- What you are asked to do: Output the records below as a Markdown table with two columns, Row (a running number) and Line (the line's text), one row per line. Omit blank lines and the pictures.

- Given records:
========================================
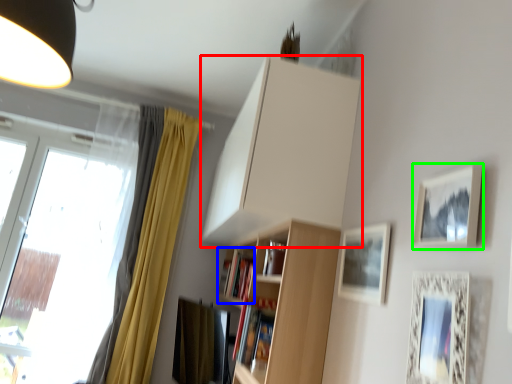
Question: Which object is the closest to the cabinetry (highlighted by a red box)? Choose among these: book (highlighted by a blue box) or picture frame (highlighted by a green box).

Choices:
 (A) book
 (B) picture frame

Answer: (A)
========================================
- Answer to this task:
| Row | Line |
|---|---|
| 1 | Question: Which object is the closest to the cabinetry (highlighted by a red box)? Choose among these: book (highlighted by a blue box) or picture frame (highlighted by a green box). |
| 2 | Choices: |
| 3 |  (A) book |
| 4 |  (B) picture frame |
| 5 | Answer: (A) |